- About this exercise -
If an entry below contains an image, drop the image and retype the rest exactly.

---------- Given information ----------

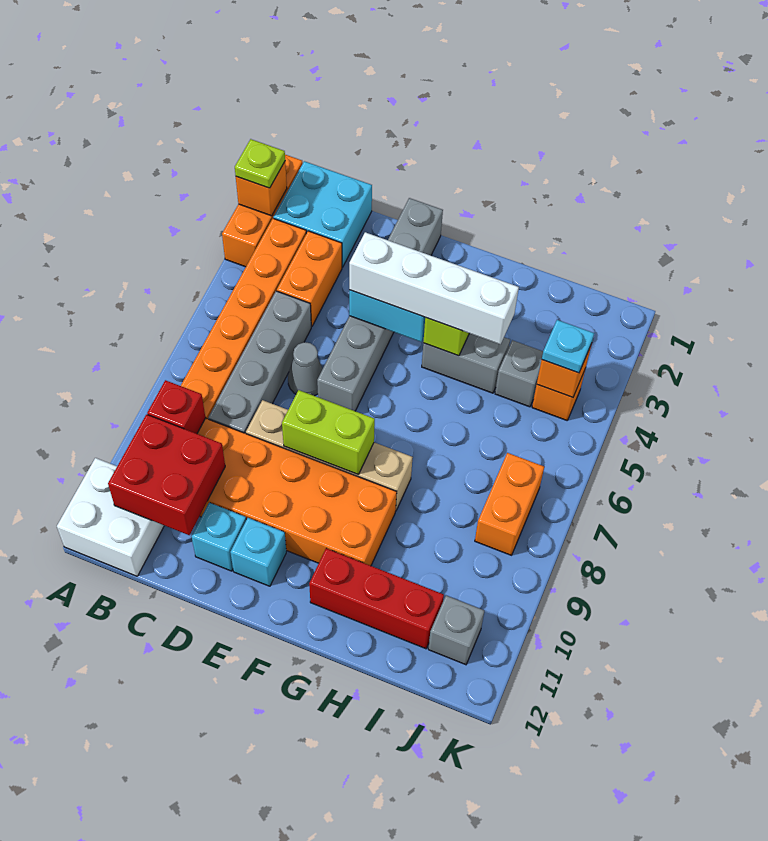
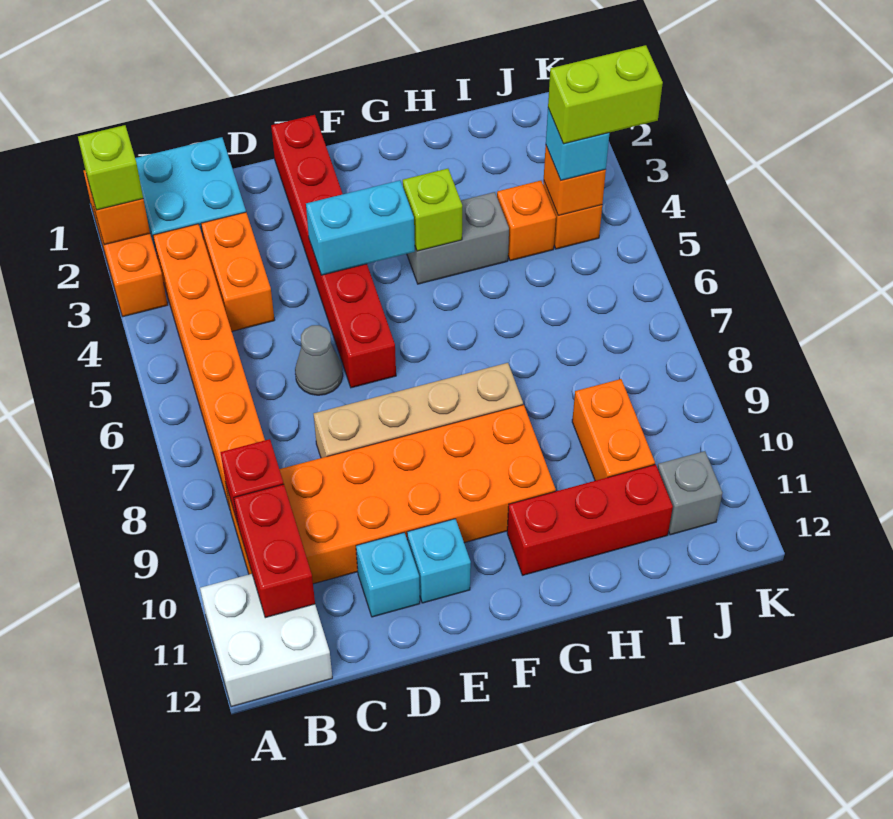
lime plate A2 level 3 -> lime brick A2 level 3
red brick B10:C11 level 2 -> red brick B10:B11 level 2
grey brick C5:C8 level 1 -> none
grey brick E1:E6 level 1 -> red brick E1:E6 level 1
white brick E4:H4 level 3 -> none
lime brick E8:F8 level 2 -> lime brick J4:K4 level 4
grey brick I4 level 1 -> orange brick I4 level 1
cyan plate J4 level 3 -> cyan brick J4 level 3
orange brick J7:J8 level 1 -> orange brick I9:I10 level 1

----------

- Solution -
lime plate A2 level 3 -> lime brick A2 level 3
red brick B10:C11 level 2 -> red brick B10:B11 level 2
grey brick C5:C8 level 1 -> none
grey brick E1:E6 level 1 -> red brick E1:E6 level 1
white brick E4:H4 level 3 -> none
lime brick E8:F8 level 2 -> lime brick J4:K4 level 4
grey brick I4 level 1 -> orange brick I4 level 1
cyan plate J4 level 3 -> cyan brick J4 level 3
orange brick J7:J8 level 1 -> orange brick I9:I10 level 1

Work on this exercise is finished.